(Image sets with object changes)
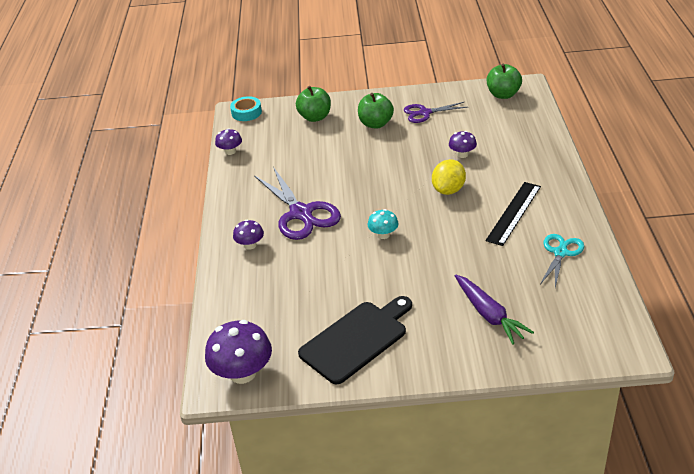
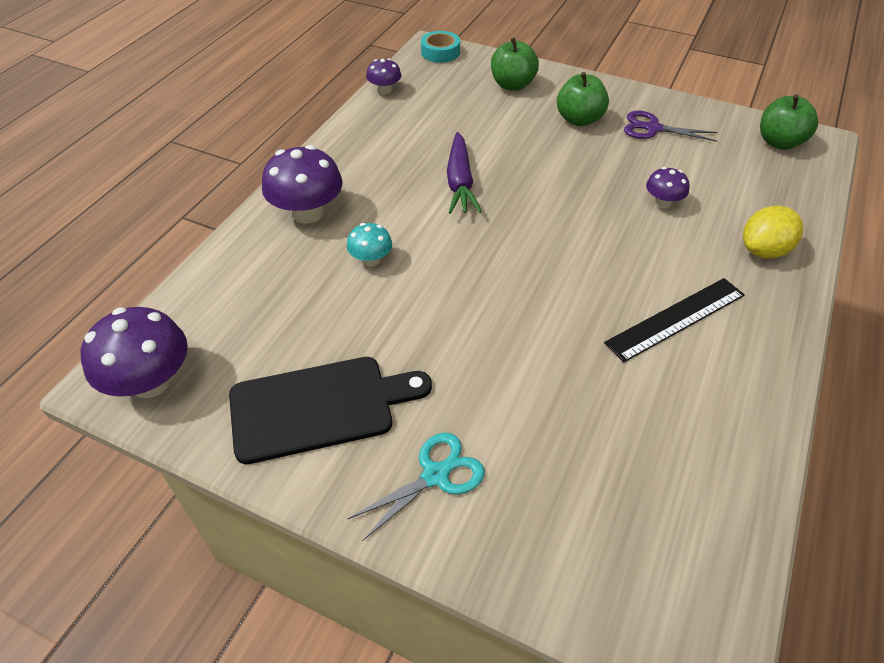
camera: 25 degrees right, 10 degrees up
purple mushroom [233,220,264,250] -> purple mushroom [262,145,343,224], size x1.84
purple scissors [254,167,341,240] -> none
turquoise mushroom [368,209,398,239] -> turquoise mushroom moved to [347,223,392,267]
yellow lemon [432,159,466,195] -> yellow lemon moved to [743,206,803,258]
purple carrot [455,275,534,345] -> purple carrot moved to [447,132,482,214]
turquoise scissors [540,234,584,288] -> turquoise scissors moved to [347,433,485,541]

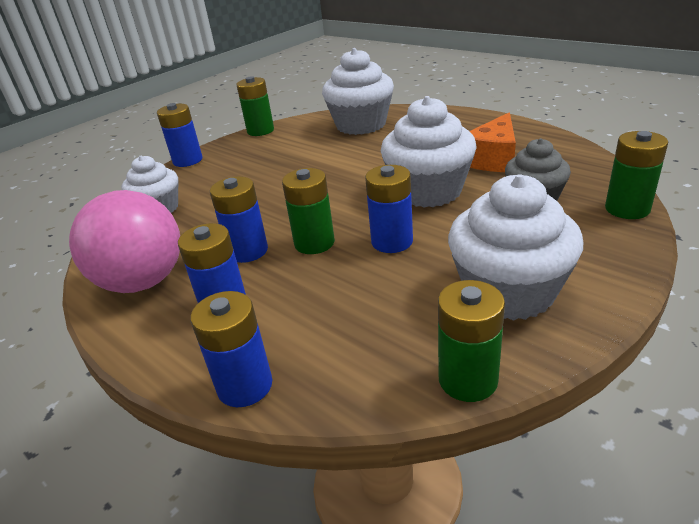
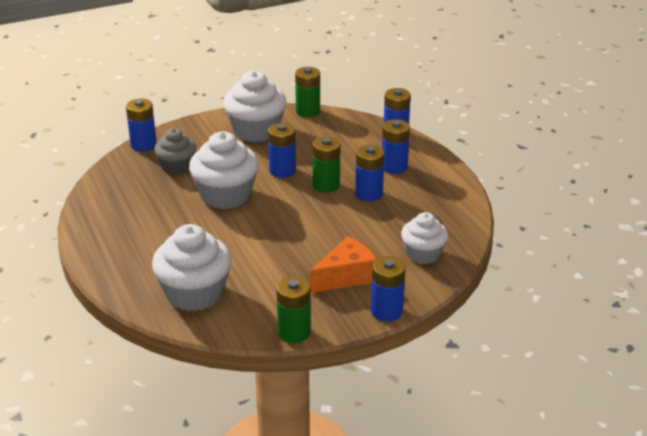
camera: 160 degrees left, 0 degrees up
pink ball [69,190,180,293] -> none
orange cheese [469,112,516,172] -> orange cheese moved to [310,236,377,293]
green battery [605,131,668,219] -> blue battery [126,99,157,152]

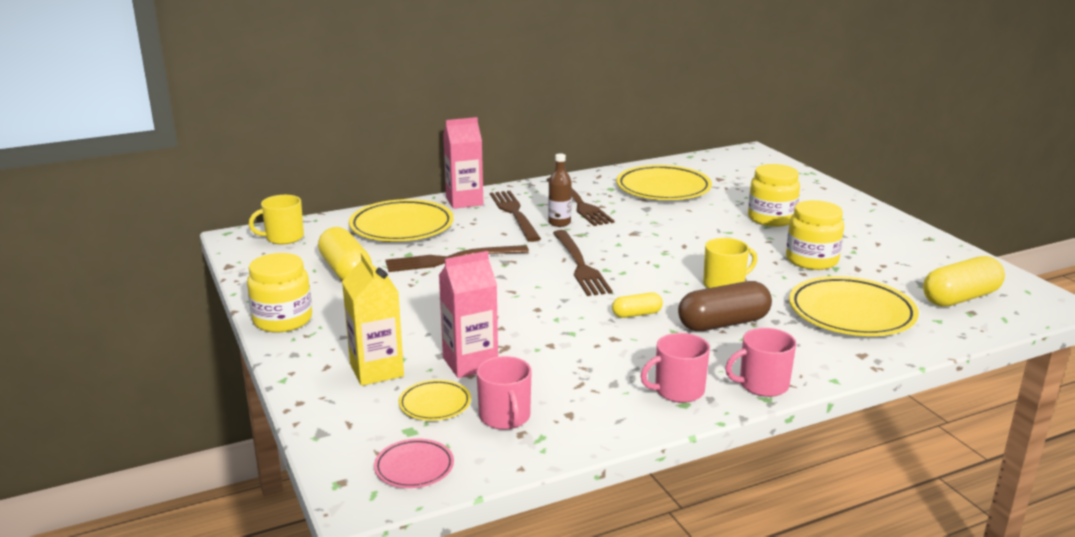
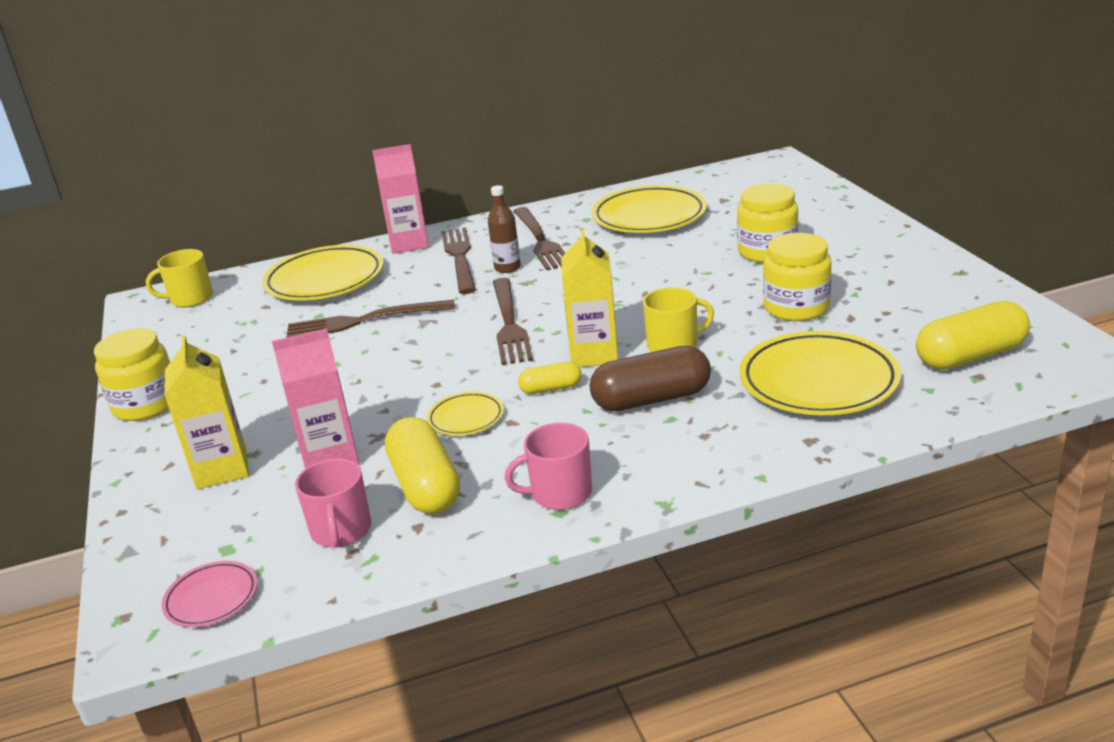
camera: 10 degrees right, 5 degrees up
yellow capsule [318,227,372,280] -> yellow capsule moved to [385,417,460,514]
yellow plate [399,380,471,421] -> yellow plate moved to [427,392,504,436]
pink mug [725,328,796,397] -> none
none -> yellow carton [561,228,618,367]

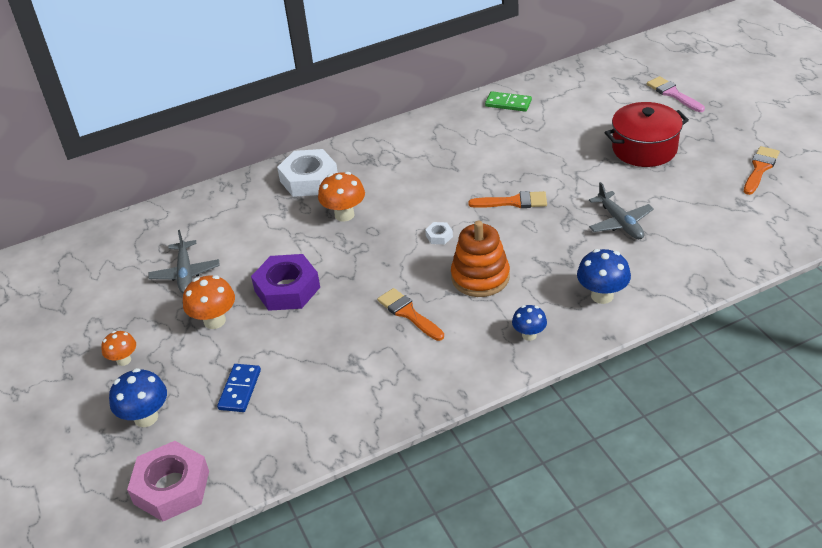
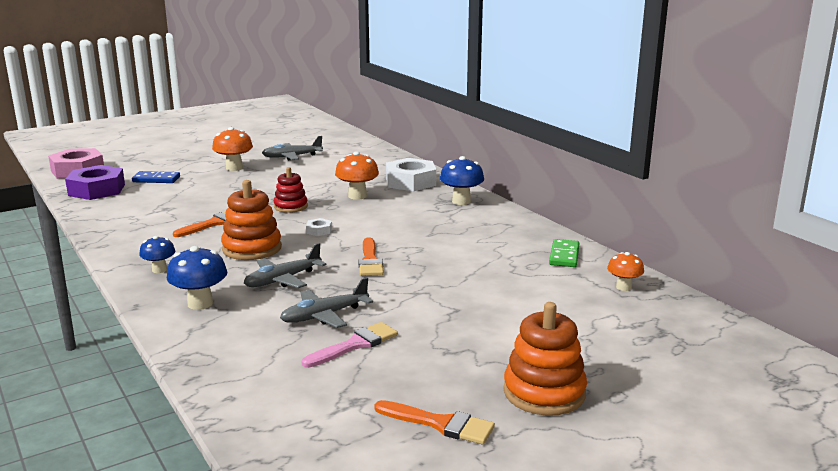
camera: 80 degrees right, 20 degrees down
orange mushroom [101,331,136,366] -> orange mushroom moved to [607,252,644,291]
blue mushroom [109,368,167,427] -> blue mushroom moved to [440,156,484,205]
purple nut [251,254,320,311] -> purple nut moved to [65,165,125,200]
red pot [605,102,689,167] -> none
pink brush [647,76,705,112] -> pink brush moved to [302,322,398,368]
none -> grey plane [244,243,327,288]
none -> red stacking toy [274,167,308,213]
none -> orange stacking toy [503,302,587,416]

**BRIEF:** Only the lines from the first line of the data above through the line with "camera: 10 degrees right, 5 degrees up" should appear in the answer, retyped exactly, with every picture left out.

**ANSWER:**
camera: 25 degrees right, 10 degrees up
purple mushroom [233,220,264,250] -> purple mushroom [262,145,343,224], size x1.84
purple scissors [254,167,341,240] -> none
turquoise mushroom [368,209,398,239] -> turquoise mushroom moved to [347,223,392,267]
yellow lemon [432,159,466,195] -> yellow lemon moved to [743,206,803,258]
purple carrot [455,275,534,345] -> purple carrot moved to [447,132,482,214]
turquoise scissors [540,234,584,288] -> turquoise scissors moved to [347,433,485,541]

camera: 160 degrees left, 0 degrees up
pink ball [69,190,180,293] -> none
orange cheese [469,112,516,172] -> orange cheese moved to [310,236,377,293]
green battery [605,131,668,219] -> blue battery [126,99,157,152]

camera: 10 degrees right, 5 degrees up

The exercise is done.